**PROMPT:**
What is needed is an exact copy of the lines from the one containing "red diamond: (152, 33) -> (171, 139), moved" through the last line of the records below, with no pictures.

[Stepwise shape edit descriptions]
________________

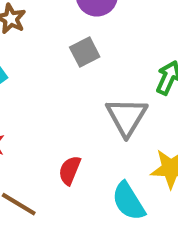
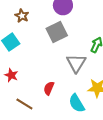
gray square: (85, 52) -> (57, 32), size x1.5

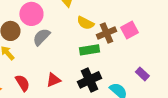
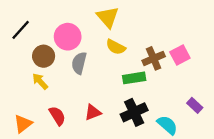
yellow semicircle: (85, 23) -> (116, 47), moved
gray semicircle: (41, 37) -> (79, 63), turned -30

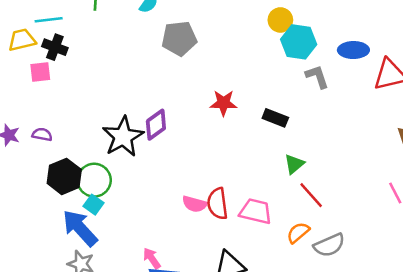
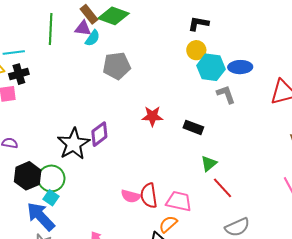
black cross: (55, 47) -> (19, 74), turned -36
blue ellipse: (353, 50) -> (240, 67), moved
orange semicircle: (298, 233) -> (168, 224), moved

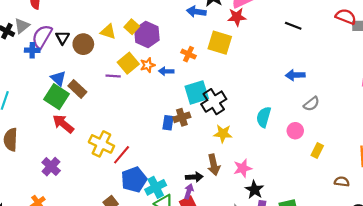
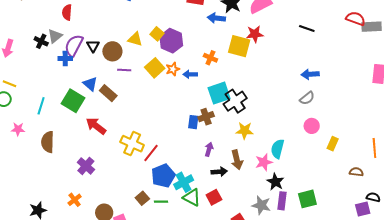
red star: (237, 17) -> (255, 34), moved
purple line: (113, 76) -> (124, 70), moved
green square: (57, 97) -> (73, 101), moved
gray semicircle: (311, 104) -> (307, 98), moved
cyan semicircle: (264, 117) -> (278, 149), moved
purple arrow: (189, 191) -> (209, 149), moved

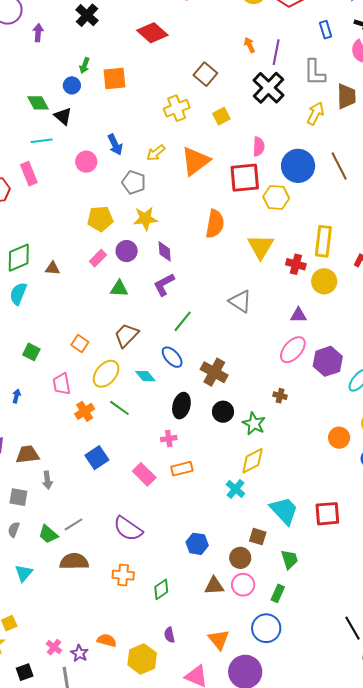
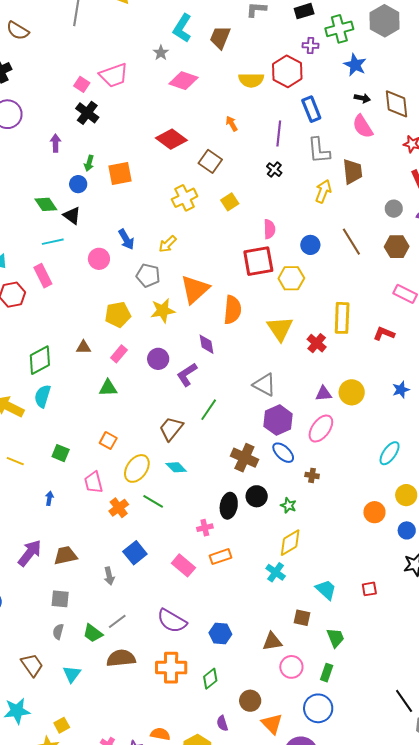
blue rectangle: (326, 30) -> (311, 109), moved, size x1.4
purple arrow: (38, 33) -> (56, 143), moved
red diamond: (152, 33) -> (171, 139), moved
orange arrow: (249, 45) -> (232, 124), moved
black cross: (269, 88) -> (274, 170), size x0.5
orange triangle: (195, 161) -> (195, 289), moved
blue circle: (298, 166) -> (310, 245), size x0.6
purple circle: (127, 251) -> (158, 359), moved
purple diamond: (165, 251) -> (206, 344), moved
red cross: (296, 264) -> (317, 343), turned 30
brown triangle: (53, 268) -> (83, 347), moved
yellow circle: (324, 281) -> (352, 392), moved
green triangle: (119, 289) -> (108, 388), moved
brown trapezoid: (126, 335) -> (171, 429), moved
blue ellipse: (172, 357) -> (283, 453), moved
purple hexagon: (328, 361) -> (278, 420), moved
black ellipse: (181, 406) -> (229, 506), moved
green star: (254, 424) -> (288, 505), size x0.7
gray arrow: (47, 480) -> (109, 576), moved
cyan trapezoid: (284, 511) -> (326, 590), size x0.7
red square: (327, 514) -> (369, 589), size x0.6
blue hexagon: (197, 544) -> (220, 634), moved
brown circle: (240, 558) -> (250, 701), moved
orange cross: (123, 575) -> (171, 668), size x1.4
brown triangle: (214, 586) -> (272, 642), moved

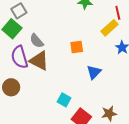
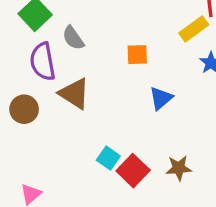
brown triangle: (39, 61) -> (74, 93), moved
cyan square: (64, 100) -> (108, 158), moved

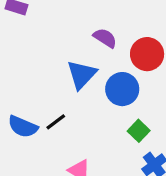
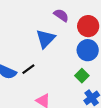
blue circle: (122, 89) -> (88, 50), moved

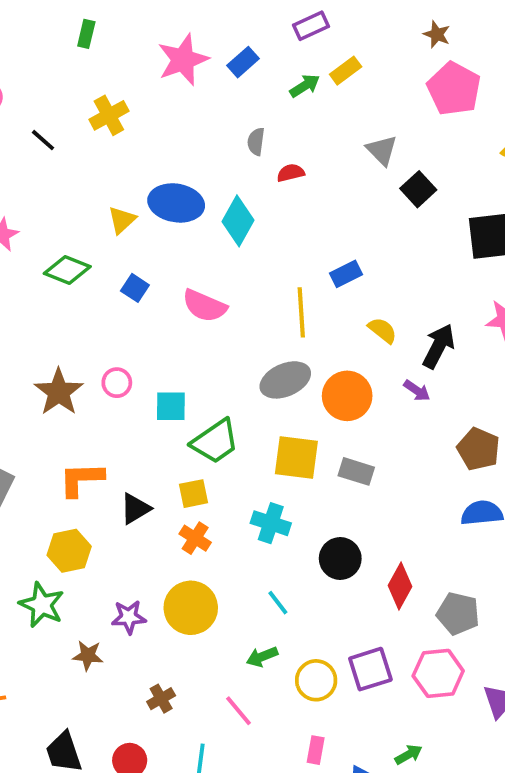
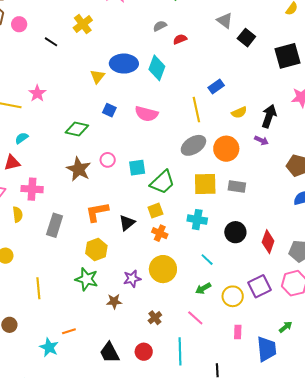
gray semicircle: (256, 142) -> (160, 26), turned 64
green diamond: (67, 270) -> (77, 129), moved
yellow semicircle: (382, 330) -> (239, 112), turned 126

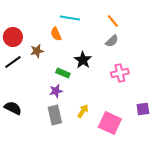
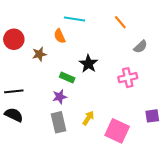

________________

**FINISHED EXERCISE:**
red diamond: (152, 33) -> (171, 139), moved
orange arrow: (249, 45) -> (232, 124), moved
black cross: (269, 88) -> (274, 170), size x0.5
orange triangle: (195, 161) -> (195, 289), moved
blue circle: (298, 166) -> (310, 245), size x0.6
purple circle: (127, 251) -> (158, 359), moved
purple diamond: (165, 251) -> (206, 344), moved
red cross: (296, 264) -> (317, 343), turned 30
brown triangle: (53, 268) -> (83, 347), moved
yellow circle: (324, 281) -> (352, 392), moved
green triangle: (119, 289) -> (108, 388), moved
brown trapezoid: (126, 335) -> (171, 429), moved
blue ellipse: (172, 357) -> (283, 453), moved
purple hexagon: (328, 361) -> (278, 420), moved
black ellipse: (181, 406) -> (229, 506), moved
green star: (254, 424) -> (288, 505), size x0.7
gray arrow: (47, 480) -> (109, 576), moved
cyan trapezoid: (284, 511) -> (326, 590), size x0.7
red square: (327, 514) -> (369, 589), size x0.6
blue hexagon: (197, 544) -> (220, 634), moved
brown circle: (240, 558) -> (250, 701), moved
orange cross: (123, 575) -> (171, 668), size x1.4
brown triangle: (214, 586) -> (272, 642), moved

brown triangle: (39, 61) -> (74, 93), moved
cyan square: (64, 100) -> (108, 158), moved

blue circle: (122, 89) -> (88, 50), moved

gray semicircle: (256, 142) -> (160, 26), turned 64
green diamond: (67, 270) -> (77, 129), moved
yellow semicircle: (382, 330) -> (239, 112), turned 126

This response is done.